**EXERCISE DETAILS**
The word "none" turns up on some lines of this data; say how many, and give no other text.

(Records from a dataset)

%%

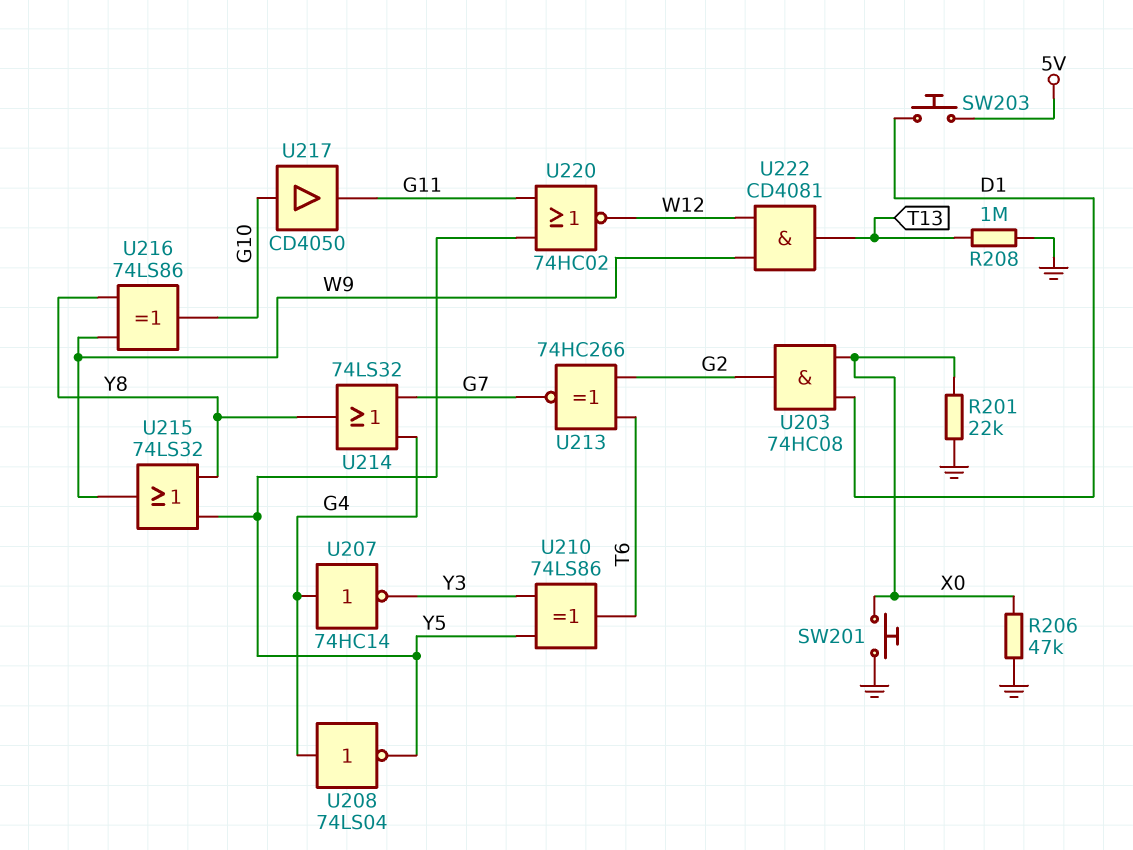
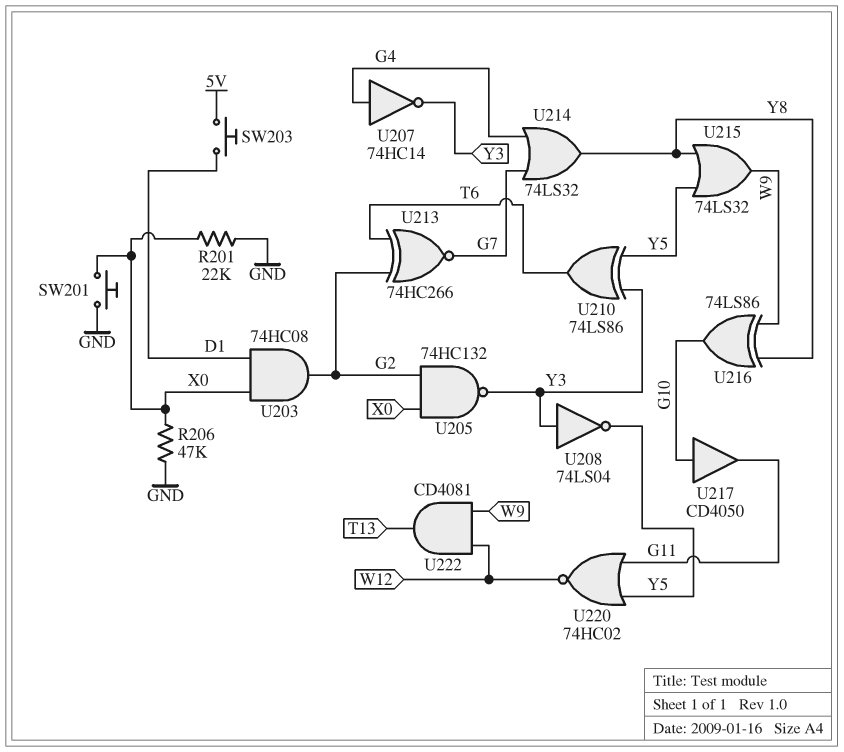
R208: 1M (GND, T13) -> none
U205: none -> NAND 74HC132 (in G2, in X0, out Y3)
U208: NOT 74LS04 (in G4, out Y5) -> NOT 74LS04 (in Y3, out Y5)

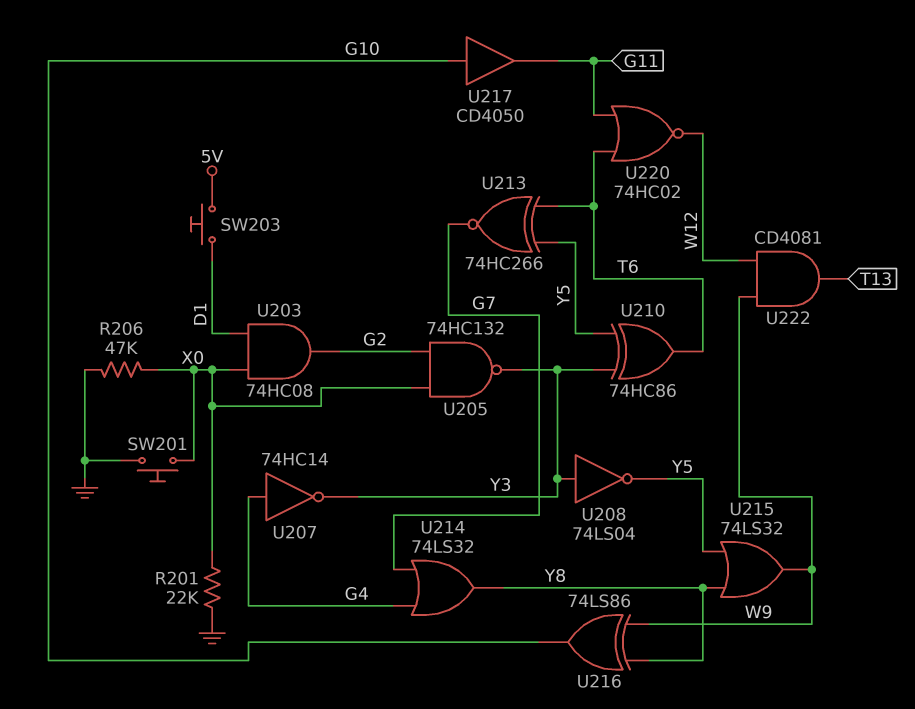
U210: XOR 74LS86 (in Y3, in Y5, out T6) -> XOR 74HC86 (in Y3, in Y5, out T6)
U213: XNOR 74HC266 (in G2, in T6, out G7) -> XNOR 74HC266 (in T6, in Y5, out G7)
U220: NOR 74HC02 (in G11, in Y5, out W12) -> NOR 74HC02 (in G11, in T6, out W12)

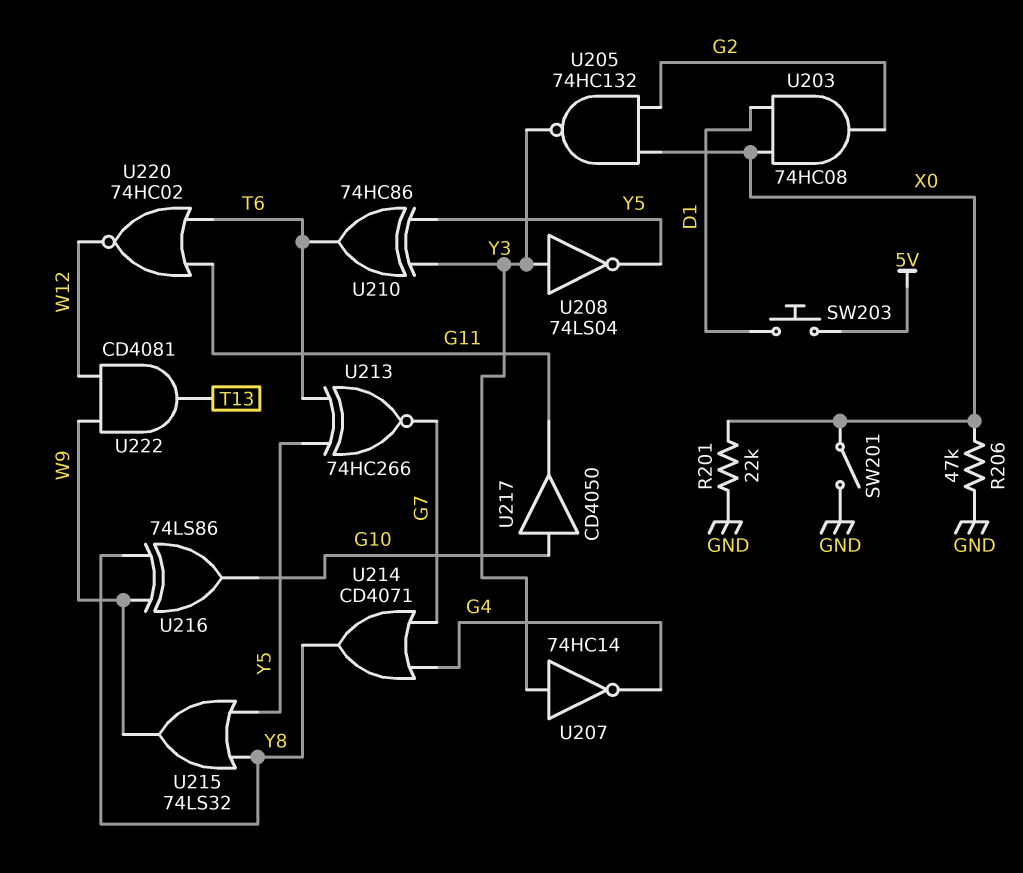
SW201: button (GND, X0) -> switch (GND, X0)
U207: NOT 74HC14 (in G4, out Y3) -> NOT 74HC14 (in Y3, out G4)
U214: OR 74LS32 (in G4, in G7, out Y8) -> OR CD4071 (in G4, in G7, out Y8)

%%

**SOLUTION BELOW**
2